Extract the lines of the listing below, from its first line through the line containing "cyan circle: moved 2 px down", and reproduce them verbatim.

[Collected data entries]
** start **

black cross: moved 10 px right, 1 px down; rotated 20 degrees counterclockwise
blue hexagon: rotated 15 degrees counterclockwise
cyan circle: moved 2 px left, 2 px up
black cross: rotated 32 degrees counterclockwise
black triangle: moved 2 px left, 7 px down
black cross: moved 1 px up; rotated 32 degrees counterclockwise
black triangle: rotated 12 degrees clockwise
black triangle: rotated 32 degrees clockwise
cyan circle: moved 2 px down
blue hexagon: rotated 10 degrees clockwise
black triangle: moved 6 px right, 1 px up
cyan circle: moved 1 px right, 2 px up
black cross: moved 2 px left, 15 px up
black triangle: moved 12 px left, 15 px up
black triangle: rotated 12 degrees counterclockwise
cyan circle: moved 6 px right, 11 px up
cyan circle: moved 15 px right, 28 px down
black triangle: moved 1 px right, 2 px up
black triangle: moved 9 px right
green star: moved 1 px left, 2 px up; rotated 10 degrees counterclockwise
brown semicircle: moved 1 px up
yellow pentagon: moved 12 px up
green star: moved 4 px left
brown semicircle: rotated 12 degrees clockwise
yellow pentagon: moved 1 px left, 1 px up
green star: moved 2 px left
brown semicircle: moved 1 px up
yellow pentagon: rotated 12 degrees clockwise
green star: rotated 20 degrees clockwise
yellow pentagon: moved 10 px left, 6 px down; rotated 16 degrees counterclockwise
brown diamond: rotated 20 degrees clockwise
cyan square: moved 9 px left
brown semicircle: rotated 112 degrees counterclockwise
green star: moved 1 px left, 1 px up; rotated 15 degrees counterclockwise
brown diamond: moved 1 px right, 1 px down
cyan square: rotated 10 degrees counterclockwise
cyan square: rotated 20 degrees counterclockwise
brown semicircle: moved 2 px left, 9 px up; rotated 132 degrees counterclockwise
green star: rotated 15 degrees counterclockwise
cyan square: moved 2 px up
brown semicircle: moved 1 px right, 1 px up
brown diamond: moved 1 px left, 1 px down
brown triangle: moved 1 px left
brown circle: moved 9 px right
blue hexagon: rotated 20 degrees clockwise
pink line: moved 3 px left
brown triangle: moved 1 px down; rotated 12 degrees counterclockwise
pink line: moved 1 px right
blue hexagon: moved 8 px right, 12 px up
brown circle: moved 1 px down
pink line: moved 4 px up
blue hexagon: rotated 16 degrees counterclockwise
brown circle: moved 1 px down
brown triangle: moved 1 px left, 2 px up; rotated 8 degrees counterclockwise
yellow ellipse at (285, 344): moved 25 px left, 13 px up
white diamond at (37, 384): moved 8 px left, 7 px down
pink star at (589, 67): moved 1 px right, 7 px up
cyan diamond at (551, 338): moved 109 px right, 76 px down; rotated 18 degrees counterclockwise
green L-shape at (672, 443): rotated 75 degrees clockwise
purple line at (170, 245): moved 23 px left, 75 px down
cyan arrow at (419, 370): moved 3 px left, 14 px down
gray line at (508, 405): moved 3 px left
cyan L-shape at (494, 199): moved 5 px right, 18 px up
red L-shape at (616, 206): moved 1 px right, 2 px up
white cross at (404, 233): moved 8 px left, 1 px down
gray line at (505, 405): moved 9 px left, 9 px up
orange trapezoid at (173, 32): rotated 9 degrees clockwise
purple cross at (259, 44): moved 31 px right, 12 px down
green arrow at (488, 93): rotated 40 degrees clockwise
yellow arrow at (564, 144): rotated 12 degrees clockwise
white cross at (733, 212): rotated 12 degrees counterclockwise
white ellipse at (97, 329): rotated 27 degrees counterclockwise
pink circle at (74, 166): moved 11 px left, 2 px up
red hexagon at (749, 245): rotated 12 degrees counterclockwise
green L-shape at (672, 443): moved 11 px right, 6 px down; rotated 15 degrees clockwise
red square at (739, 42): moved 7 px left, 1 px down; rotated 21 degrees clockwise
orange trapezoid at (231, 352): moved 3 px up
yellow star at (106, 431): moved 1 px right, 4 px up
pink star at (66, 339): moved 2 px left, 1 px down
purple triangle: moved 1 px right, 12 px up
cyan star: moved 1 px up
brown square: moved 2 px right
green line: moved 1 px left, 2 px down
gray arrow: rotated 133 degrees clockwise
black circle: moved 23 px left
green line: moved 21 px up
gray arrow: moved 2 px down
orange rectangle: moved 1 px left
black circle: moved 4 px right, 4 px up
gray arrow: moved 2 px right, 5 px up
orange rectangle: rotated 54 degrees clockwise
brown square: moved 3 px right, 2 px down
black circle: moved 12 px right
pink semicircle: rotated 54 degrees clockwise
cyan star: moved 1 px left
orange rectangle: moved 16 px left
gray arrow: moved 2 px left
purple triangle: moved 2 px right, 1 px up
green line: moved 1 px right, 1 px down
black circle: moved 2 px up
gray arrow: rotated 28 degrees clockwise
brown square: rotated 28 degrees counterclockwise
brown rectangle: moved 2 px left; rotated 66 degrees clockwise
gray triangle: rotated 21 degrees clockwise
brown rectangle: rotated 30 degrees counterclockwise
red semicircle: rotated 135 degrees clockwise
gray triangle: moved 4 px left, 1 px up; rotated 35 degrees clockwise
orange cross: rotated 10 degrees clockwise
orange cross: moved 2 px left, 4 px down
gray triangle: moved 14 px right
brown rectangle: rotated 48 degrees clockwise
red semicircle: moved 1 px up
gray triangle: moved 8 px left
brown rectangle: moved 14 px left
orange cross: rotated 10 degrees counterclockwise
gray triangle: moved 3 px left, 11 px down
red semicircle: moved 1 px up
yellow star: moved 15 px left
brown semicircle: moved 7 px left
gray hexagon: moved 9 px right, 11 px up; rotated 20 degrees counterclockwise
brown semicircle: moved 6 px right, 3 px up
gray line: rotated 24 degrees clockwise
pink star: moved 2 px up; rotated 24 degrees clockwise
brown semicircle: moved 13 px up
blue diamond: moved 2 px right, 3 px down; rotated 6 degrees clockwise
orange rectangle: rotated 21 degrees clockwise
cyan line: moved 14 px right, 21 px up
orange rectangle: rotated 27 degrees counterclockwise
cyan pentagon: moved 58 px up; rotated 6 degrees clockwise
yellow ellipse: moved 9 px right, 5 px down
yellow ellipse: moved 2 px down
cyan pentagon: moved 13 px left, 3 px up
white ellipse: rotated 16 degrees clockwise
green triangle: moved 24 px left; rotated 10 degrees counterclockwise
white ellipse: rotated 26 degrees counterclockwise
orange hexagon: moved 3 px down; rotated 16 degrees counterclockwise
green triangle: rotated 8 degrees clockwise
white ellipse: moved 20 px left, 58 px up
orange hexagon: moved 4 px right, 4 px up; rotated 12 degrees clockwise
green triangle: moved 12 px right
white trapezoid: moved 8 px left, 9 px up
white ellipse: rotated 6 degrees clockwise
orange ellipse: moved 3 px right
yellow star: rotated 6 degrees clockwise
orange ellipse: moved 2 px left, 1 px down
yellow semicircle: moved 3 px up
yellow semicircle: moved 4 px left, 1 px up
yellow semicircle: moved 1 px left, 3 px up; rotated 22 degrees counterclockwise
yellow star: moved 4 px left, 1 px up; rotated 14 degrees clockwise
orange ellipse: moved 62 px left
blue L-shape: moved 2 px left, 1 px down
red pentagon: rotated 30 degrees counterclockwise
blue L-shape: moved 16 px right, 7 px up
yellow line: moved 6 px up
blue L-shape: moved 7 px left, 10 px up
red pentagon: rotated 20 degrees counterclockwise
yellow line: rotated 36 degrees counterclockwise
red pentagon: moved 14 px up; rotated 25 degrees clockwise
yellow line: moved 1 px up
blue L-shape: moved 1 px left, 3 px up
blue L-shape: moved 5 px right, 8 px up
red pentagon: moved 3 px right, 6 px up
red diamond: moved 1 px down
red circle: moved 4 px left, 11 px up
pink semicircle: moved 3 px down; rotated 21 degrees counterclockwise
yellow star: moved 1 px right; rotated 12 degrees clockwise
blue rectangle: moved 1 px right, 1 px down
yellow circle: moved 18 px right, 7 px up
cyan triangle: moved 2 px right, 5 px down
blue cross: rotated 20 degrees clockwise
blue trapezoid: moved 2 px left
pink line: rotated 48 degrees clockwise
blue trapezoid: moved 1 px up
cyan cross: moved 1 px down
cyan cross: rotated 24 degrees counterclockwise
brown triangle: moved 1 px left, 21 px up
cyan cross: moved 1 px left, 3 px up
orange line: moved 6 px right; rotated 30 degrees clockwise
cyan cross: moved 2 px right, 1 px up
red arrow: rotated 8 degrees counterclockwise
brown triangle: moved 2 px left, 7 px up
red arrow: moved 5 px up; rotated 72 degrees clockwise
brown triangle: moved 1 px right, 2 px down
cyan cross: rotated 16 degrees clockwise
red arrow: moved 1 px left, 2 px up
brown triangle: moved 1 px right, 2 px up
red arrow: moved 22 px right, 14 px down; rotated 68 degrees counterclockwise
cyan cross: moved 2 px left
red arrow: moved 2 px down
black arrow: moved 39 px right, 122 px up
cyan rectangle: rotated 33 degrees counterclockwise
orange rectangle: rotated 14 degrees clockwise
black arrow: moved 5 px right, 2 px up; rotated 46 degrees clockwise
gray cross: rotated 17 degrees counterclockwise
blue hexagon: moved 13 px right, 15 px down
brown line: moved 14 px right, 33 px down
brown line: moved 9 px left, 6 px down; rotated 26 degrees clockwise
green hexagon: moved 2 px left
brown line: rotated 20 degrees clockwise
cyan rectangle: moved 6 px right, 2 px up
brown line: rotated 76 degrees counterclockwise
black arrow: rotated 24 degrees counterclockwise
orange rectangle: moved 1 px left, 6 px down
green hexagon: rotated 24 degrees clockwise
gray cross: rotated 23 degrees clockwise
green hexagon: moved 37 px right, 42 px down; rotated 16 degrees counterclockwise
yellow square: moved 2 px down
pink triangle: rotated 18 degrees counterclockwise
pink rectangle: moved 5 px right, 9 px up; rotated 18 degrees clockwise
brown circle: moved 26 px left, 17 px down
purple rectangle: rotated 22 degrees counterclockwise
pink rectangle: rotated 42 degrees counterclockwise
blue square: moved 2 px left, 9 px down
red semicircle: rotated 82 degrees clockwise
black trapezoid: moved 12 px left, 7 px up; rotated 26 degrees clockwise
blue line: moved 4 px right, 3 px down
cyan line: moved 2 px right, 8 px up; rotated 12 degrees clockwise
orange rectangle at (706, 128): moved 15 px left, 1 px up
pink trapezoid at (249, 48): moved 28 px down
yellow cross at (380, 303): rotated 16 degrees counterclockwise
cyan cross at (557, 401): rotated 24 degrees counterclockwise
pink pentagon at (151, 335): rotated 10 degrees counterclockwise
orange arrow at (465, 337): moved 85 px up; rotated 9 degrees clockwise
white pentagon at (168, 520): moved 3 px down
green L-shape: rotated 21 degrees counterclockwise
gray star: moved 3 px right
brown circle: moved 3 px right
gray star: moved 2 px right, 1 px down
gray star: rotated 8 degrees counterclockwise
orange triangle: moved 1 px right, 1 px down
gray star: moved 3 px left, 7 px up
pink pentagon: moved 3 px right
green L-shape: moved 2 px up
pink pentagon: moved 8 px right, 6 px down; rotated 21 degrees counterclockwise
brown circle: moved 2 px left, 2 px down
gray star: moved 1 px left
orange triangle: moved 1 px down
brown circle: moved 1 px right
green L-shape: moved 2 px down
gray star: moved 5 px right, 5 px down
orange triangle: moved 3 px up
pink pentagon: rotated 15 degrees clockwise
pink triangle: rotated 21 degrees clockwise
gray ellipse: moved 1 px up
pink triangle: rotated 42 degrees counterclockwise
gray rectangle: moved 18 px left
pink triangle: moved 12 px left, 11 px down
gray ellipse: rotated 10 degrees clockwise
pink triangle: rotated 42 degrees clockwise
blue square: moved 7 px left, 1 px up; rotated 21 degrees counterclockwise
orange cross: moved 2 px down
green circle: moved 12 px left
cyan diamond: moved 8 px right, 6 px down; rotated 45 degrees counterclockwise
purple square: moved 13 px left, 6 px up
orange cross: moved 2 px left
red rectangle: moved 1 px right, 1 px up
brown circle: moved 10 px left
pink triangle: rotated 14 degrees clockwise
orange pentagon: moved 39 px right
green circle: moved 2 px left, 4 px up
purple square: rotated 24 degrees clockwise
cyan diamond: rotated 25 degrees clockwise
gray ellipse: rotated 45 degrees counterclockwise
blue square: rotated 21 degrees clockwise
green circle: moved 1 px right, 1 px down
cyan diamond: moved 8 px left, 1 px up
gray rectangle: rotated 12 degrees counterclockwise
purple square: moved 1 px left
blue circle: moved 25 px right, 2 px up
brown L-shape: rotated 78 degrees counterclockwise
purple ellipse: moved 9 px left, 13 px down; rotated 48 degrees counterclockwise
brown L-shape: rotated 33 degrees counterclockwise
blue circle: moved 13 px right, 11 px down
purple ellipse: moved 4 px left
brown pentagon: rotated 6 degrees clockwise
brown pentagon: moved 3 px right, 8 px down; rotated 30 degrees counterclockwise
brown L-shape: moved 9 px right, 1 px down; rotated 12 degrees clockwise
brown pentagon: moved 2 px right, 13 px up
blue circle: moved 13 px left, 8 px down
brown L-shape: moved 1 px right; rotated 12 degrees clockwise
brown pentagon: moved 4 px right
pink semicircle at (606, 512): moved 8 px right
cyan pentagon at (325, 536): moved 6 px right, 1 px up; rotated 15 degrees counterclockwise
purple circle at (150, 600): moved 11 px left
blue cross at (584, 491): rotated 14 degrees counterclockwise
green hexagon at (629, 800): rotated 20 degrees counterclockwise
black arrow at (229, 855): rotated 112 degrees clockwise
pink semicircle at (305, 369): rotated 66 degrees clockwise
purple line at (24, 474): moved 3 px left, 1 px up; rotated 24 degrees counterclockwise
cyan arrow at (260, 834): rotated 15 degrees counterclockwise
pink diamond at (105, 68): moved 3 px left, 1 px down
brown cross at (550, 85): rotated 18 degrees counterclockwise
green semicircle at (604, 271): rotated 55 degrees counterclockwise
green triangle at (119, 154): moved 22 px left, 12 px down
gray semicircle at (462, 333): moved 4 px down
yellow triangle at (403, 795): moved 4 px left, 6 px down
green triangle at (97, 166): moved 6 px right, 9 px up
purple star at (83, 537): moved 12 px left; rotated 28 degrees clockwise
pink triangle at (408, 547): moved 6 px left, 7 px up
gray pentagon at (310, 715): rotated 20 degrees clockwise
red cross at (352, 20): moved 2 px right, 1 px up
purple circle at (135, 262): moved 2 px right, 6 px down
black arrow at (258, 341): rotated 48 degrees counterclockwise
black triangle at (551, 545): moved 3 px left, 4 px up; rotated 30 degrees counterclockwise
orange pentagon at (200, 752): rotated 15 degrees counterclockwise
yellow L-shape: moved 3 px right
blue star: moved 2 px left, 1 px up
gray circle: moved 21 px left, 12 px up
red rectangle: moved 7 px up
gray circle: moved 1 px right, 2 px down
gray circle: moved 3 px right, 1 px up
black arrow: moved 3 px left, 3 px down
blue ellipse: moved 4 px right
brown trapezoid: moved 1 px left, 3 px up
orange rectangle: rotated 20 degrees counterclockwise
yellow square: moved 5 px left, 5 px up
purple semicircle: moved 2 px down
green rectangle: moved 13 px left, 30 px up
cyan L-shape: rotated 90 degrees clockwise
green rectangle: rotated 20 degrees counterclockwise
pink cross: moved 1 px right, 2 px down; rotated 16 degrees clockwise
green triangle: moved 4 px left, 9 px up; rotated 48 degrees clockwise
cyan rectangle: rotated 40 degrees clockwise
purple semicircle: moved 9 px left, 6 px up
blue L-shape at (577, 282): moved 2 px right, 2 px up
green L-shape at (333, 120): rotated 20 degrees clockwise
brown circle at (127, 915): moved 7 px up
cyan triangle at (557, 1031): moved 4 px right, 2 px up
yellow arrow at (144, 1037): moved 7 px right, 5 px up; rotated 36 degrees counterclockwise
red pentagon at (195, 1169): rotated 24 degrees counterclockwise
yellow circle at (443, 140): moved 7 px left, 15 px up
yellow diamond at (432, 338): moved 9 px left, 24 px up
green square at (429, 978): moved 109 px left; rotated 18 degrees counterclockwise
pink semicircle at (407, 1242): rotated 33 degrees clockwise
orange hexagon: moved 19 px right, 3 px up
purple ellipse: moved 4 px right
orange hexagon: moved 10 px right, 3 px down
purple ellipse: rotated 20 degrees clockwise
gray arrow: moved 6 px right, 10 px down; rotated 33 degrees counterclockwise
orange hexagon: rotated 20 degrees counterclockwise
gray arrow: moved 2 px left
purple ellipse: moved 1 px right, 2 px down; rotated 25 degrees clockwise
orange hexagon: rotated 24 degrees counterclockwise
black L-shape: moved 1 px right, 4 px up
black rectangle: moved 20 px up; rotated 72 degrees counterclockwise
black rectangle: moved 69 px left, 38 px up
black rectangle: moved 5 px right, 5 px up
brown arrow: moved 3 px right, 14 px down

** end **

■ Exercise solution ■
black cross: moved 10 px right, 1 px down; rotated 20 degrees counterclockwise
blue hexagon: rotated 15 degrees counterclockwise
cyan circle: moved 2 px left, 2 px up
black cross: rotated 32 degrees counterclockwise
black triangle: moved 2 px left, 7 px down
black cross: moved 1 px up; rotated 32 degrees counterclockwise
black triangle: rotated 12 degrees clockwise
black triangle: rotated 32 degrees clockwise
cyan circle: moved 2 px down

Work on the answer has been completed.